## DATASET:
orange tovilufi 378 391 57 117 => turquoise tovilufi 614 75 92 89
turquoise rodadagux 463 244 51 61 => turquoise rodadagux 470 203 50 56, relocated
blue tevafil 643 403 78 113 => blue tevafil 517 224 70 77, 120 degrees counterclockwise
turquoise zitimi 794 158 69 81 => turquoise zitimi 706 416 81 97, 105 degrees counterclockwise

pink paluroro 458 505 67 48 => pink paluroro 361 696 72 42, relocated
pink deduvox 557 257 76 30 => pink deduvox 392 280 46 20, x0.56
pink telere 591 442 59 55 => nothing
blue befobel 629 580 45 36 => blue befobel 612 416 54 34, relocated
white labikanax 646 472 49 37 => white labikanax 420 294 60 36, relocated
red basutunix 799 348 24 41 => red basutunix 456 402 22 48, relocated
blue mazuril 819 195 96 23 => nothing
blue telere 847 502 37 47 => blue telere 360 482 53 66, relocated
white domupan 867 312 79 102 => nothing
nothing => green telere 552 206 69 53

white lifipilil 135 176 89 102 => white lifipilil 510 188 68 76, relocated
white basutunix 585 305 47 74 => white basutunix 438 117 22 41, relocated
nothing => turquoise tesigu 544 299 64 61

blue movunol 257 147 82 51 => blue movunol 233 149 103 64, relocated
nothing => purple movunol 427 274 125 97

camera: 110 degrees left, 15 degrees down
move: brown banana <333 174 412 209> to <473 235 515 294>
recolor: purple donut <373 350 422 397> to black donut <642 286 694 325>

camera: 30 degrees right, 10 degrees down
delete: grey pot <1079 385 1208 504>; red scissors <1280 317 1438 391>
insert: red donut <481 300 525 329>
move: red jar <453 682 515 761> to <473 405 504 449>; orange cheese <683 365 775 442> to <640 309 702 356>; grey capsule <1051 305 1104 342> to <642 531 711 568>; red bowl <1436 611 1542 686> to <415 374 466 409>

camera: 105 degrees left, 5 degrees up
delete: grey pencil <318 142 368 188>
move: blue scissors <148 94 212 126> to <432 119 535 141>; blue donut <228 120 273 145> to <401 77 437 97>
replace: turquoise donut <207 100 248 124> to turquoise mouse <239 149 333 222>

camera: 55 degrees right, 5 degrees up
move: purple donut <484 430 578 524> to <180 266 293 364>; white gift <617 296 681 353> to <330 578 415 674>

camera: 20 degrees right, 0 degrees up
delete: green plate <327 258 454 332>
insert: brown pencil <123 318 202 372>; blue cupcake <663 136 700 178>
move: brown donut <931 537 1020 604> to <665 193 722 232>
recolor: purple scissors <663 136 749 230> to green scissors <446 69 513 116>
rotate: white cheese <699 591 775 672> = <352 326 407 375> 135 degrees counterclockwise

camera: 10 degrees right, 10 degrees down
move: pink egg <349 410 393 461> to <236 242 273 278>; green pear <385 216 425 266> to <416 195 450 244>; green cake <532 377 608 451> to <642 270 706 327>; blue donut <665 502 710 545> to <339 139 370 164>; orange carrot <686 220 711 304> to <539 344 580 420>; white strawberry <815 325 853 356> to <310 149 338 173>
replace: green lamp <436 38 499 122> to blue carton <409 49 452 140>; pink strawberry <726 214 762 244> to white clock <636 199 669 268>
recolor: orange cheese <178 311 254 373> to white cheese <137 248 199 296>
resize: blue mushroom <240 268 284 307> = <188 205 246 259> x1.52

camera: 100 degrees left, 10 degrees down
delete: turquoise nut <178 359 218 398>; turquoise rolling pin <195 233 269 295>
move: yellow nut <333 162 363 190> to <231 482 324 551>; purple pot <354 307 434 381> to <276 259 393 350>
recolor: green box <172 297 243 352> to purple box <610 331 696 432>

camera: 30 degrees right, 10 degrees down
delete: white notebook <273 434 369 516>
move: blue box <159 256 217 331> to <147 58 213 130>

## WHAT YOU SHOULD DO:
Set down, exactly as they stand above, the lines starting with the line with "pink deduvox 557" and going on through the line with "camera: 10 degrees right, 10 degrees down", and no others.

## REPLY:
pink deduvox 557 257 76 30 => pink deduvox 392 280 46 20, x0.56
pink telere 591 442 59 55 => nothing
blue befobel 629 580 45 36 => blue befobel 612 416 54 34, relocated
white labikanax 646 472 49 37 => white labikanax 420 294 60 36, relocated
red basutunix 799 348 24 41 => red basutunix 456 402 22 48, relocated
blue mazuril 819 195 96 23 => nothing
blue telere 847 502 37 47 => blue telere 360 482 53 66, relocated
white domupan 867 312 79 102 => nothing
nothing => green telere 552 206 69 53

white lifipilil 135 176 89 102 => white lifipilil 510 188 68 76, relocated
white basutunix 585 305 47 74 => white basutunix 438 117 22 41, relocated
nothing => turquoise tesigu 544 299 64 61

blue movunol 257 147 82 51 => blue movunol 233 149 103 64, relocated
nothing => purple movunol 427 274 125 97

camera: 110 degrees left, 15 degrees down
move: brown banana <333 174 412 209> to <473 235 515 294>
recolor: purple donut <373 350 422 397> to black donut <642 286 694 325>

camera: 30 degrees right, 10 degrees down
delete: grey pot <1079 385 1208 504>; red scissors <1280 317 1438 391>
insert: red donut <481 300 525 329>
move: red jar <453 682 515 761> to <473 405 504 449>; orange cheese <683 365 775 442> to <640 309 702 356>; grey capsule <1051 305 1104 342> to <642 531 711 568>; red bowl <1436 611 1542 686> to <415 374 466 409>

camera: 105 degrees left, 5 degrees up
delete: grey pencil <318 142 368 188>
move: blue scissors <148 94 212 126> to <432 119 535 141>; blue donut <228 120 273 145> to <401 77 437 97>
replace: turquoise donut <207 100 248 124> to turquoise mouse <239 149 333 222>

camera: 55 degrees right, 5 degrees up
move: purple donut <484 430 578 524> to <180 266 293 364>; white gift <617 296 681 353> to <330 578 415 674>

camera: 20 degrees right, 0 degrees up
delete: green plate <327 258 454 332>
insert: brown pencil <123 318 202 372>; blue cupcake <663 136 700 178>
move: brown donut <931 537 1020 604> to <665 193 722 232>
recolor: purple scissors <663 136 749 230> to green scissors <446 69 513 116>
rotate: white cheese <699 591 775 672> = <352 326 407 375> 135 degrees counterclockwise

camera: 10 degrees right, 10 degrees down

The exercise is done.